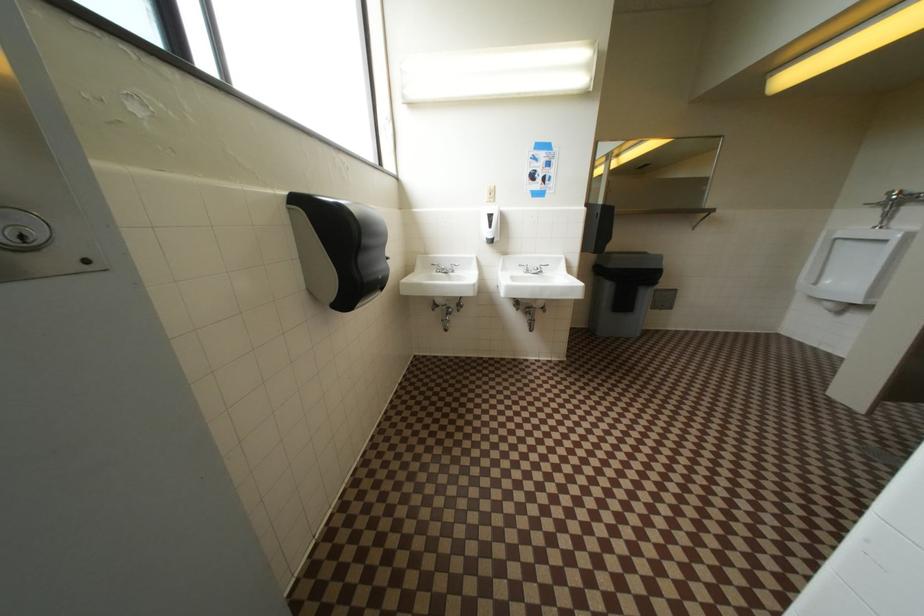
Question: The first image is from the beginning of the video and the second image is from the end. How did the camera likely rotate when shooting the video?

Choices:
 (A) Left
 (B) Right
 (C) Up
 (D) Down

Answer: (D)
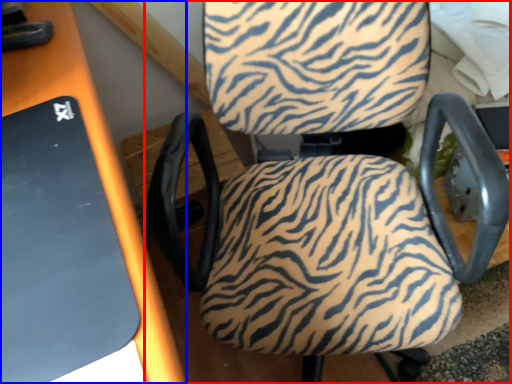
Question: Which object is further to the camera taking this photo, chair (highlighted by a red box) or table (highlighted by a blue box)?

Choices:
 (A) chair
 (B) table

Answer: (B)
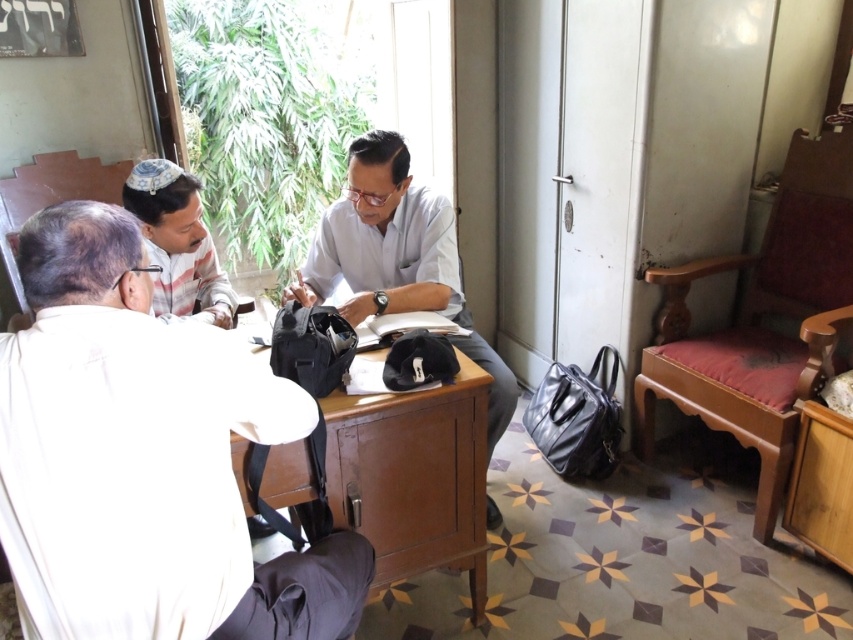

────

_Exercise_.
Copy the records above word for word, leaving out the pictures.

_Response_.
Question: The first image is from the beginning of the video and the second image is from the end. How did the camera likely rotate when shooting the video?

Choices:
 (A) Left
 (B) Right
 (C) Up
 (D) Down

Answer: (D)
Question: Which object is further to the camera taking this photo, chair (highlighted by a red box) or table (highlighted by a blue box)?

Choices:
 (A) chair
 (B) table

Answer: (B)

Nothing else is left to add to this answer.